For this listing, the lines between the one holding "(937, 353) = (692, 168): pink" and the one holding "(384, 307) = (294, 227): white", inclusive, must be set down exactly.

***

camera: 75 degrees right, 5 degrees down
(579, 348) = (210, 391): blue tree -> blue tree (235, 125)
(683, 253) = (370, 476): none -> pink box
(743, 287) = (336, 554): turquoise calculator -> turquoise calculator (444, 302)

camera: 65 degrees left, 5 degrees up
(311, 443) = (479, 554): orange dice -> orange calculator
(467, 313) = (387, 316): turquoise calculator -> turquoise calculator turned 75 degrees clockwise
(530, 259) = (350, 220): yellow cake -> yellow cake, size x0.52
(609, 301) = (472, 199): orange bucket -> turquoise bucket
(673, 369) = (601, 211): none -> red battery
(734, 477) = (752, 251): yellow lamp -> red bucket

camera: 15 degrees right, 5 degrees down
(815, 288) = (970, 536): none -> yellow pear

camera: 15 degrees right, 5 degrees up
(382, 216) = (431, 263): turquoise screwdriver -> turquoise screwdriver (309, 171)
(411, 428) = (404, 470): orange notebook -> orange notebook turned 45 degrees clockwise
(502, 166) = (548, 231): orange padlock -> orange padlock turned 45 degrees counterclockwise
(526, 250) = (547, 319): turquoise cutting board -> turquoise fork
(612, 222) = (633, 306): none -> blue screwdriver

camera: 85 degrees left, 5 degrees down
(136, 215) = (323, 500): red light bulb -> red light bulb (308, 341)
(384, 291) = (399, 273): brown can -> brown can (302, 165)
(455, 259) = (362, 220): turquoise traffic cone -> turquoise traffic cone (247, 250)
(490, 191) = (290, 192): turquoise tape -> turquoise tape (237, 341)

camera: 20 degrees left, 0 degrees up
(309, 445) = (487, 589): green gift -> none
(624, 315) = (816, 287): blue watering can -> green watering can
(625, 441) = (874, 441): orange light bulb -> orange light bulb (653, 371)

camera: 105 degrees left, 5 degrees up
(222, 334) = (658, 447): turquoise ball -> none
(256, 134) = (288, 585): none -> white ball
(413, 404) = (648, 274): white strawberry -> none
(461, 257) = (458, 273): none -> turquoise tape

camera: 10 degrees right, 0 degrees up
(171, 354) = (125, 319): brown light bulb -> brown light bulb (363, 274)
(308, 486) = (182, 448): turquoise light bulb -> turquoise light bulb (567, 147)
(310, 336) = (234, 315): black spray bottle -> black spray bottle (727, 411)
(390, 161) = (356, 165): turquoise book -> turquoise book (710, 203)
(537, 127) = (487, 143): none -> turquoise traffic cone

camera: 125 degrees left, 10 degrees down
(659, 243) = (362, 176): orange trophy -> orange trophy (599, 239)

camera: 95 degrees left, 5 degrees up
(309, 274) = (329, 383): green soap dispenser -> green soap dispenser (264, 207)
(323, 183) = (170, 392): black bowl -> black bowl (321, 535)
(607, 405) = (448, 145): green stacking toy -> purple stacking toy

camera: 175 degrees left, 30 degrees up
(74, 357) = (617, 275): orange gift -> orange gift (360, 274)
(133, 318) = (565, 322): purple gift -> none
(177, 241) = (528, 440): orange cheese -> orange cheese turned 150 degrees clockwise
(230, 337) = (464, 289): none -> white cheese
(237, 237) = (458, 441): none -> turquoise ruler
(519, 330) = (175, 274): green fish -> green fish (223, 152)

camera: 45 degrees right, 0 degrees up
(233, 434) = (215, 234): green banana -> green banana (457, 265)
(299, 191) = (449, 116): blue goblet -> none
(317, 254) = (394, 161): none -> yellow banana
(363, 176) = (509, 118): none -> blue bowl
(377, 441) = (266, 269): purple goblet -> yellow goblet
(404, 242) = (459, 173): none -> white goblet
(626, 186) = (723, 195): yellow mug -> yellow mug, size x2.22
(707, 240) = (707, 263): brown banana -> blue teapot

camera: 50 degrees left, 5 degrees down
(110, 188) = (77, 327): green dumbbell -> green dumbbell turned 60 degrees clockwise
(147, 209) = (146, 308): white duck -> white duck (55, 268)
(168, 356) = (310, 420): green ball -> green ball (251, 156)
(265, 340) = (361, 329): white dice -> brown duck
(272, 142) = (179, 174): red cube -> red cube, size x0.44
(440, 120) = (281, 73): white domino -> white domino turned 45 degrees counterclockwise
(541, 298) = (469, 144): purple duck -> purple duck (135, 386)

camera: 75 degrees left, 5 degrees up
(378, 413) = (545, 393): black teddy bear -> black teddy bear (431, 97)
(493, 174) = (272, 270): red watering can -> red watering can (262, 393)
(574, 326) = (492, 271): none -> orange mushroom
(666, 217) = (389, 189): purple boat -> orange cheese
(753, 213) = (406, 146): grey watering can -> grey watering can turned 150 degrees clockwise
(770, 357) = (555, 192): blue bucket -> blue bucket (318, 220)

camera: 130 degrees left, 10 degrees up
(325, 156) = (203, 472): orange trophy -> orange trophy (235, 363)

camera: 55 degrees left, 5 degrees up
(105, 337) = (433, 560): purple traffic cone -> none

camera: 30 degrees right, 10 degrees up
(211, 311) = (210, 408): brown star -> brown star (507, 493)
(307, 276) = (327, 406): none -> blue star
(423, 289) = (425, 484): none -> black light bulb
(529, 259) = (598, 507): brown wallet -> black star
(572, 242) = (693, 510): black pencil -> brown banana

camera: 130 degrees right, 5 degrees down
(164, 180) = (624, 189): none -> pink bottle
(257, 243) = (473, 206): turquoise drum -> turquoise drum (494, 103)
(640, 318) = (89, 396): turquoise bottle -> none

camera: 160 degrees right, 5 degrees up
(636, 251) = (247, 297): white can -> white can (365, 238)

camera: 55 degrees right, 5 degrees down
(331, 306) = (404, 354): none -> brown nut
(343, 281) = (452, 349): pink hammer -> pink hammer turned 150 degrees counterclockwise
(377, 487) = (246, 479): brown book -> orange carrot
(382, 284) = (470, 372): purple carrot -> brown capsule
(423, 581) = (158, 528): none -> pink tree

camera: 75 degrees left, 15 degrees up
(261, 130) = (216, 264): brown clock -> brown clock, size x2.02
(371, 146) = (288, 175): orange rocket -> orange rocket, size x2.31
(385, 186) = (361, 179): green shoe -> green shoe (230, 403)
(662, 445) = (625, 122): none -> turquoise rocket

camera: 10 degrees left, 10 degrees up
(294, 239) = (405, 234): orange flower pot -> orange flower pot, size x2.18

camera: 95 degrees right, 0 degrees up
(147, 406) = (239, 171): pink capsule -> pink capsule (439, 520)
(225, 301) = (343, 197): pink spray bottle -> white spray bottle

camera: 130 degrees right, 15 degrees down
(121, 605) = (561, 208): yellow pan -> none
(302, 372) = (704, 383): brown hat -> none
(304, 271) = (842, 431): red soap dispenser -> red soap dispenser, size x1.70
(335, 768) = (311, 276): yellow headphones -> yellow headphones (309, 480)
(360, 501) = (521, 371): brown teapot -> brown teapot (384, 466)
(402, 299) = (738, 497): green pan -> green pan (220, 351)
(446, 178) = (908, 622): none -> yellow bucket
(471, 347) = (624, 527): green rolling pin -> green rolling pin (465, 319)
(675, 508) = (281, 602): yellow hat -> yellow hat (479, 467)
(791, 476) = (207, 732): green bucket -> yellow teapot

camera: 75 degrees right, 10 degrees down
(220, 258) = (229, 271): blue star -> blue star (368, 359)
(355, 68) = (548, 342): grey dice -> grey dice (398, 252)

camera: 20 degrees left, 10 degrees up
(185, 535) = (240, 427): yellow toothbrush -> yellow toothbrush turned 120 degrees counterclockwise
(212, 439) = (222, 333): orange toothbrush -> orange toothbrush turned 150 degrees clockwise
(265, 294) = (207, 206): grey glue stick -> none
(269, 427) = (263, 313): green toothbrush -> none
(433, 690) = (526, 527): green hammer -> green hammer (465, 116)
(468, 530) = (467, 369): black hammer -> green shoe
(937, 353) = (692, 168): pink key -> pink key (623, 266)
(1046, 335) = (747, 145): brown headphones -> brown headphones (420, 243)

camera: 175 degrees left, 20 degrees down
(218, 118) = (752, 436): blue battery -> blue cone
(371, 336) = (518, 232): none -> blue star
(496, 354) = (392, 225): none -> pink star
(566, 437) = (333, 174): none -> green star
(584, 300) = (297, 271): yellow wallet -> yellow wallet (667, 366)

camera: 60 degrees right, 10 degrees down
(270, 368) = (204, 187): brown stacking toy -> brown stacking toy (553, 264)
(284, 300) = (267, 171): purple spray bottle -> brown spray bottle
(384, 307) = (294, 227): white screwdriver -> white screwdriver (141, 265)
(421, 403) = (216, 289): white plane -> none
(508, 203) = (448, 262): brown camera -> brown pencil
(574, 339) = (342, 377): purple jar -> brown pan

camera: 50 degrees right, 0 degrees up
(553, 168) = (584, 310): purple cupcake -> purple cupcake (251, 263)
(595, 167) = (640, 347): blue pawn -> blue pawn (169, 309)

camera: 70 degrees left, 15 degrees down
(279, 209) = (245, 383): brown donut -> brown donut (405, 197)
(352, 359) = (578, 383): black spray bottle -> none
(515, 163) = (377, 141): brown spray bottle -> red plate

***

§ **Result for this exercise**:
(937, 353) = (692, 168): pink key -> pink key (623, 266)
(1046, 335) = (747, 145): brown headphones -> brown headphones (420, 243)

camera: 175 degrees left, 20 degrees down
(218, 118) = (752, 436): blue battery -> blue cone
(371, 336) = (518, 232): none -> blue star
(496, 354) = (392, 225): none -> pink star
(566, 437) = (333, 174): none -> green star
(584, 300) = (297, 271): yellow wallet -> yellow wallet (667, 366)

camera: 60 degrees right, 10 degrees down
(270, 368) = (204, 187): brown stacking toy -> brown stacking toy (553, 264)
(284, 300) = (267, 171): purple spray bottle -> brown spray bottle
(384, 307) = (294, 227): white screwdriver -> white screwdriver (141, 265)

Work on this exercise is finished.